What the exercise asks —
Reproduce the entries in full and exactly. Pictures stay out.

Image sequences with shape edits —
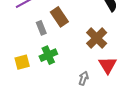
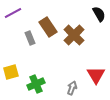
brown cross: (97, 38) -> (74, 35), moved
green cross: (48, 55) -> (36, 84), moved

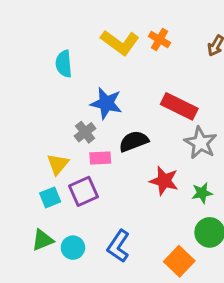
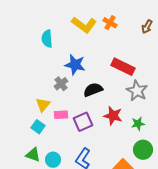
pink rectangle: (100, 158) -> (61, 115), moved
purple square: (84, 191) -> (83, 122), moved
cyan square: (50, 197) -> (38, 127), turned -32
green triangle: (43, 240) -> (33, 155), turned 42

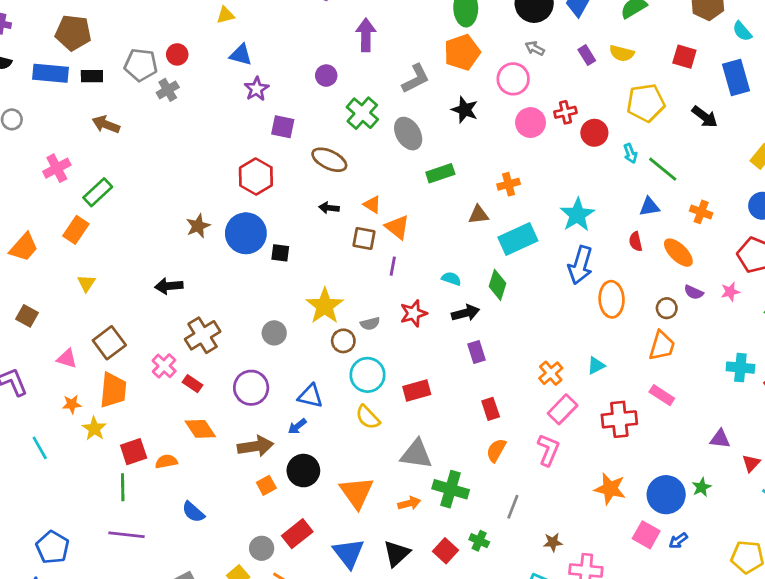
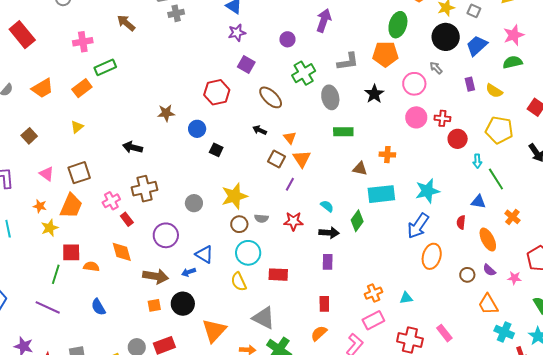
blue circle: (246, 233) -> (197, 129), size x0.6
orange trapezoid: (662, 346) -> (488, 304), moved, turned 115

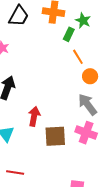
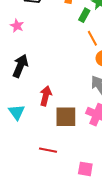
red line: (15, 172) -> (48, 150), moved

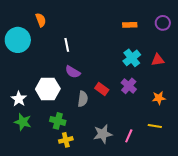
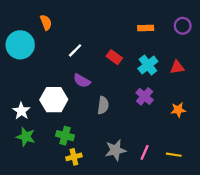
white line: (67, 45) -> (75, 50), turned 56
red rectangle: (102, 89) -> (114, 57), moved
gray semicircle: (83, 99) -> (103, 105), moved
yellow line: (155, 126) -> (174, 155), moved

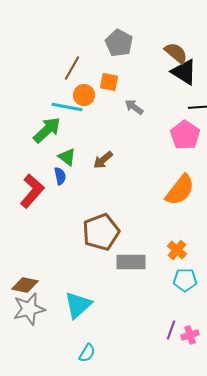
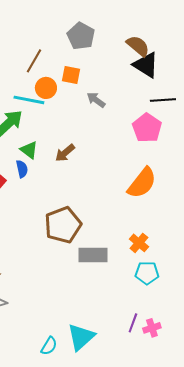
cyan triangle: (78, 305) -> (81, 337), moved

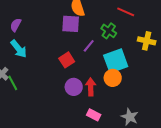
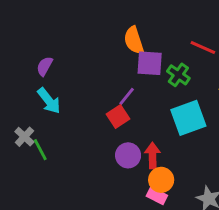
purple square: (71, 24) -> (150, 63), moved
purple line: (89, 46) -> (127, 96), moved
orange circle: (113, 78) -> (161, 180), moved

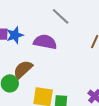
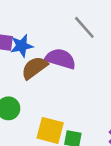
brown semicircle: (23, 69) -> (34, 68), moved

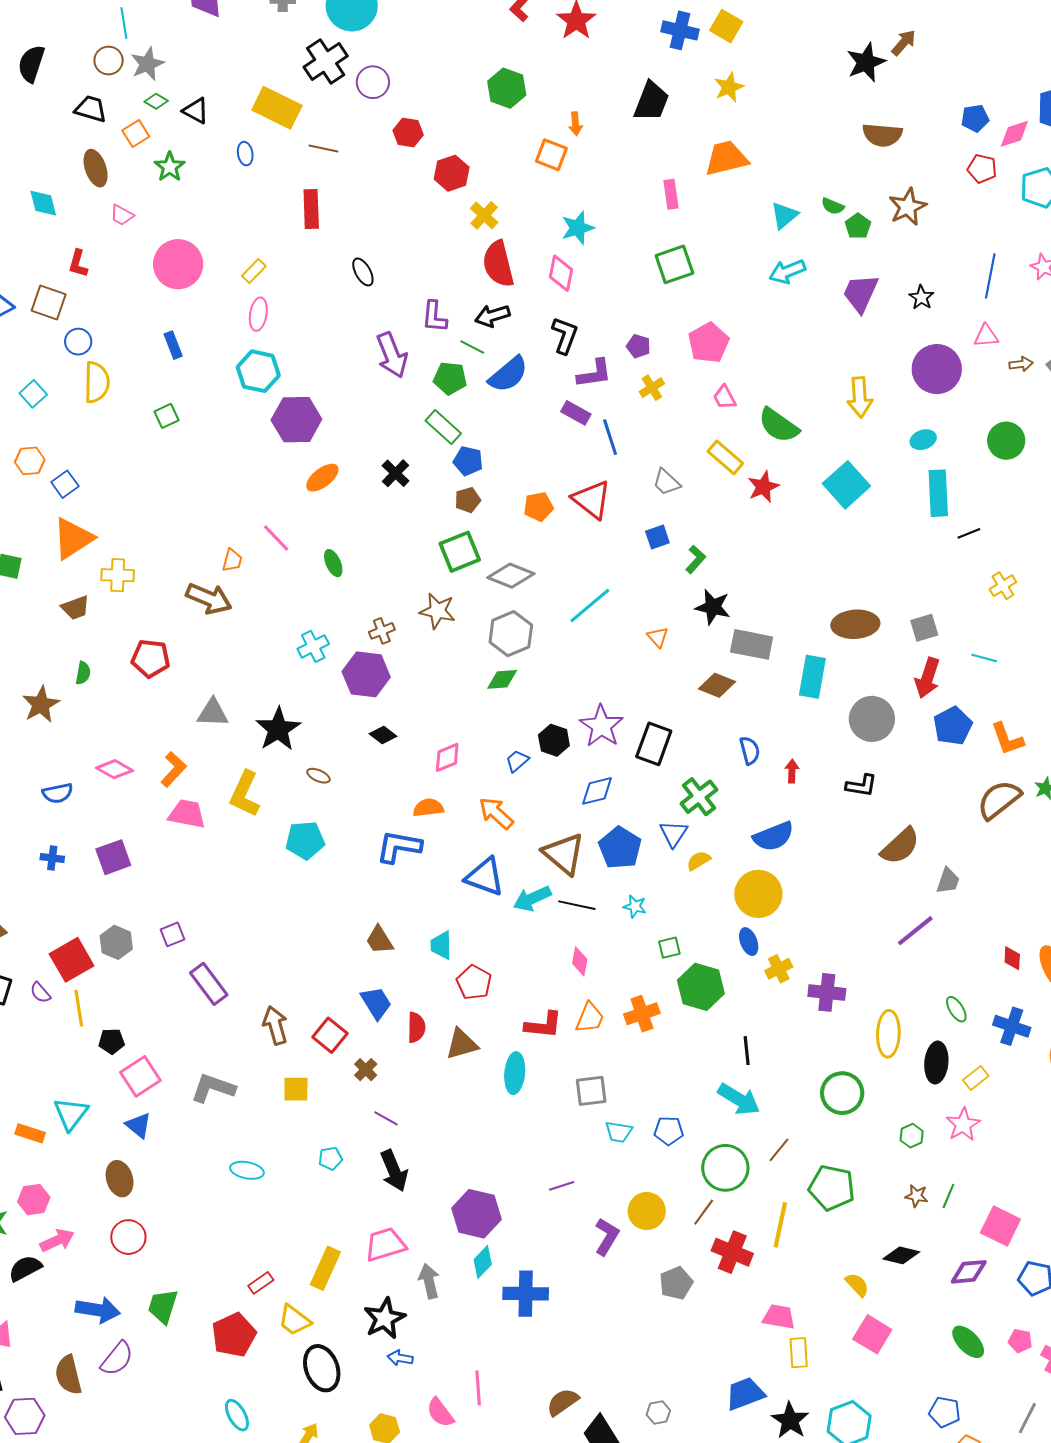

Solution to the problem —
brown cross: (97, 38) -> (74, 35), moved
green cross: (48, 55) -> (36, 84), moved

pink rectangle: (100, 158) -> (61, 115), moved
purple square: (84, 191) -> (83, 122), moved
cyan square: (50, 197) -> (38, 127), turned -32
green triangle: (43, 240) -> (33, 155), turned 42

blue circle: (246, 233) -> (197, 129), size x0.6
orange trapezoid: (662, 346) -> (488, 304), moved, turned 115

red line: (15, 172) -> (48, 150), moved

white line: (67, 45) -> (75, 50), turned 56
red rectangle: (102, 89) -> (114, 57), moved
gray semicircle: (83, 99) -> (103, 105), moved
yellow line: (155, 126) -> (174, 155), moved

cyan triangle: (78, 305) -> (81, 337), moved

purple square: (71, 24) -> (150, 63), moved
purple line: (89, 46) -> (127, 96), moved
orange circle: (113, 78) -> (161, 180), moved

brown semicircle: (23, 69) -> (34, 68), moved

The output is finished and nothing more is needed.